Your answer is the lines below, exactly, from the one that contains "DIGITS2 pin CLK: D6 -> none" through the one that contains "SERVO pin VCC: GND -> 3V3", both included.

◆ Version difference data
_____

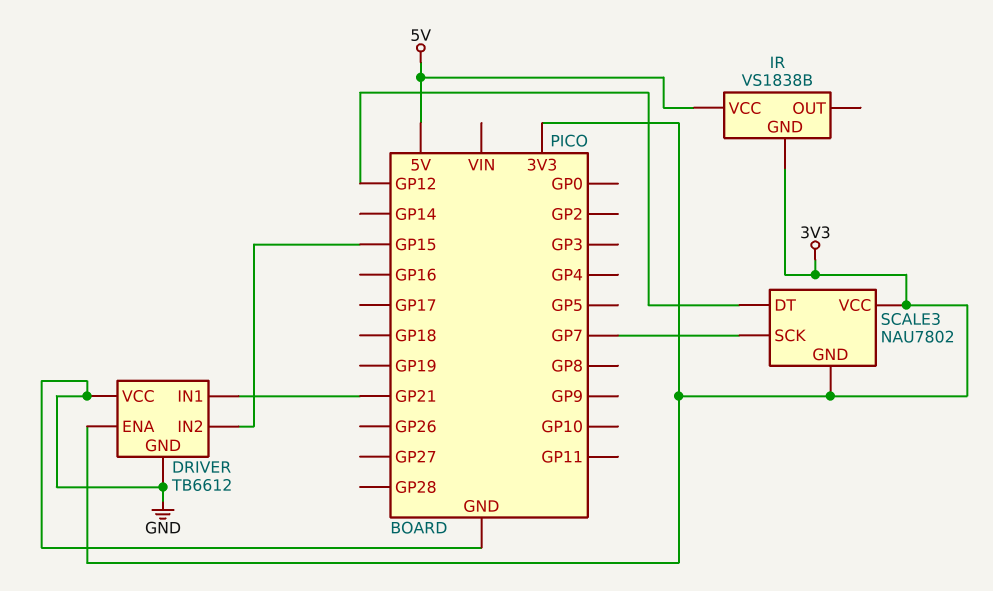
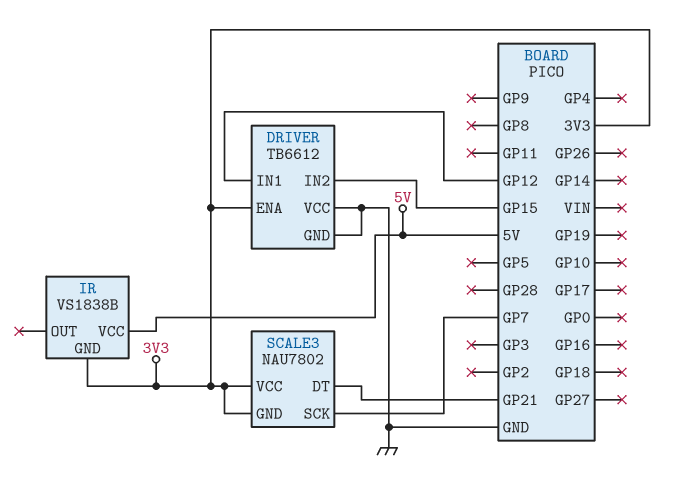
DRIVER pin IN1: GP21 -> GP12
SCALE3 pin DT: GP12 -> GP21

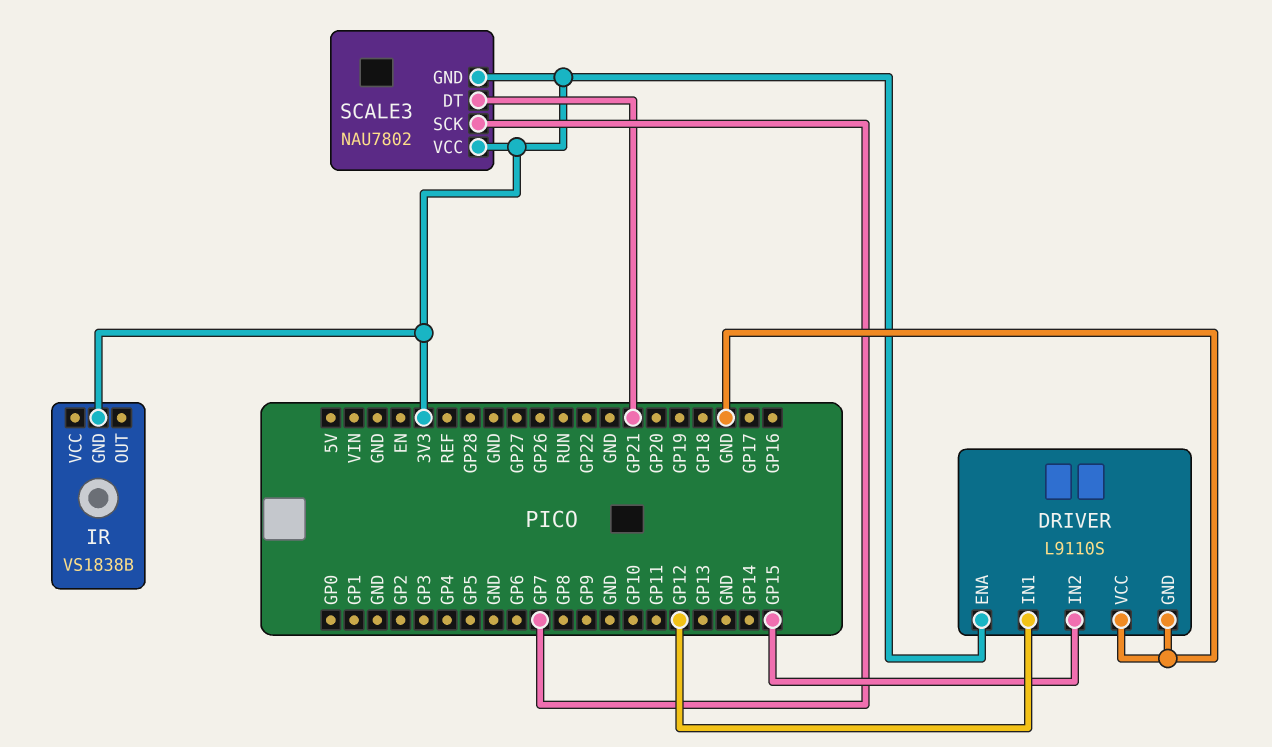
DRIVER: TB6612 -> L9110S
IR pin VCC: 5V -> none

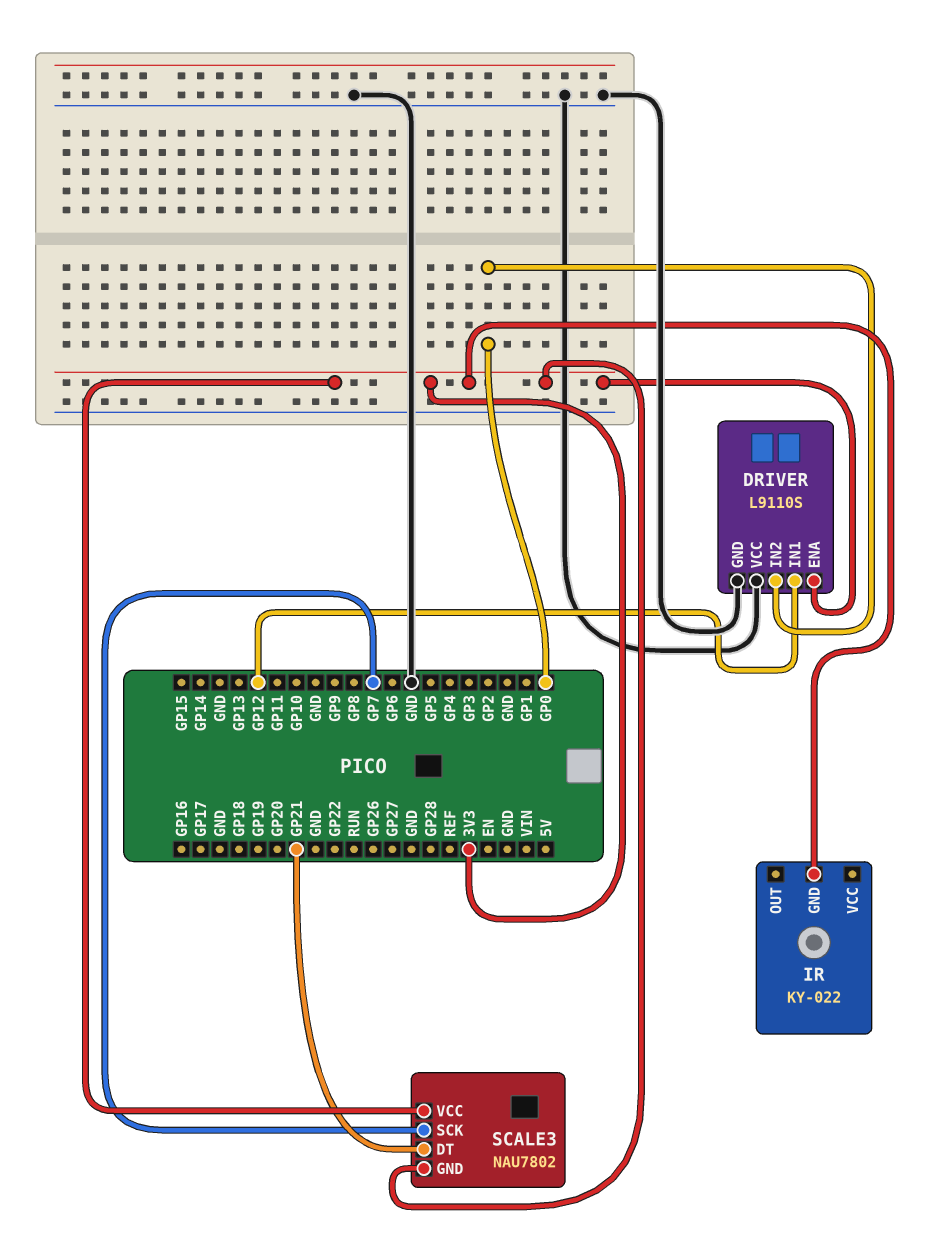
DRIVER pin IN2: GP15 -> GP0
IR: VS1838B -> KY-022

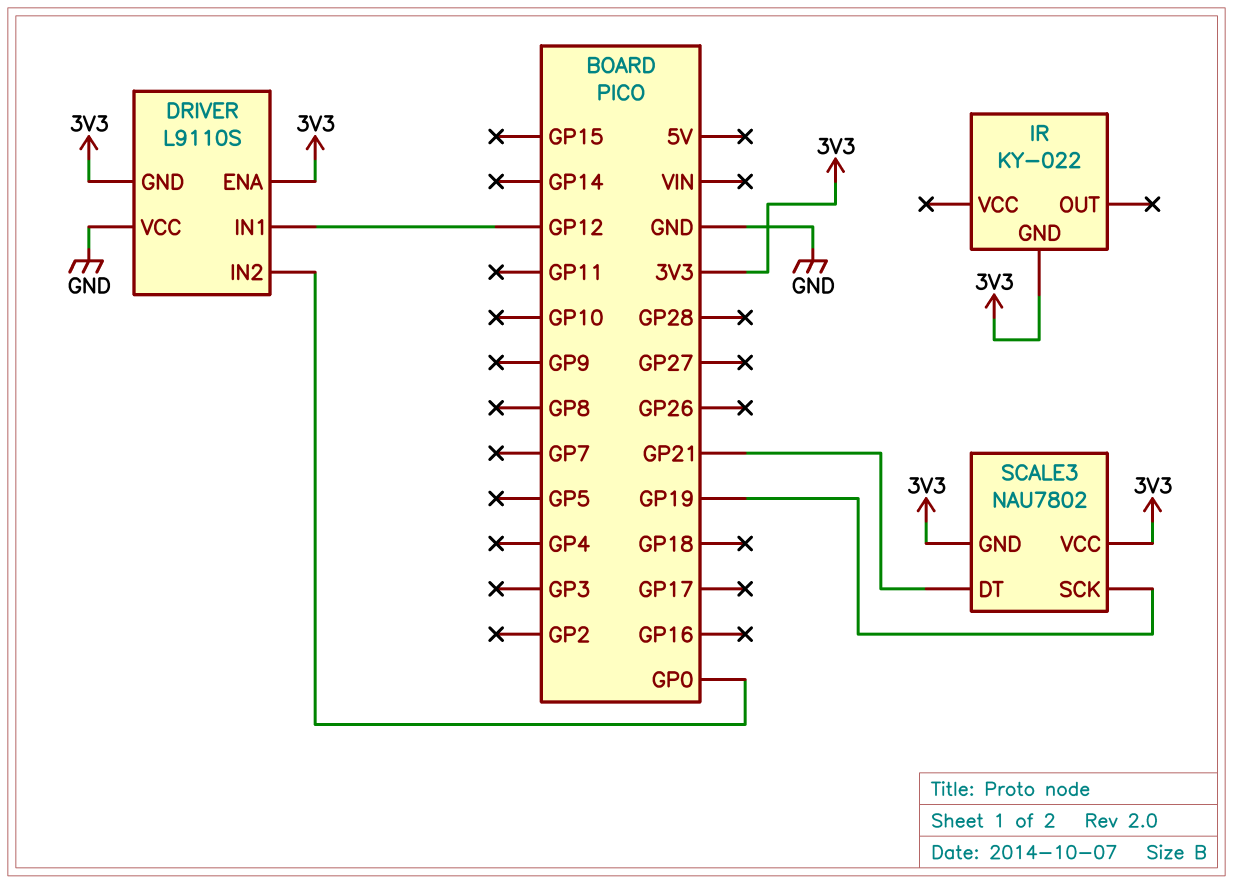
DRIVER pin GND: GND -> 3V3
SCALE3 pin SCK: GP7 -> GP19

_____

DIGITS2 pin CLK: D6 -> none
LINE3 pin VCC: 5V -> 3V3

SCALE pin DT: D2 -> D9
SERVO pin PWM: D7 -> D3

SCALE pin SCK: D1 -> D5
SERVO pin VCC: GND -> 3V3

_____

◆ Solution to the problem
DIGITS2 pin CLK: D6 -> none
LINE3 pin VCC: 5V -> 3V3

SCALE pin DT: D2 -> D9
SERVO pin PWM: D7 -> D3

SCALE pin SCK: D1 -> D5
SERVO pin VCC: GND -> 3V3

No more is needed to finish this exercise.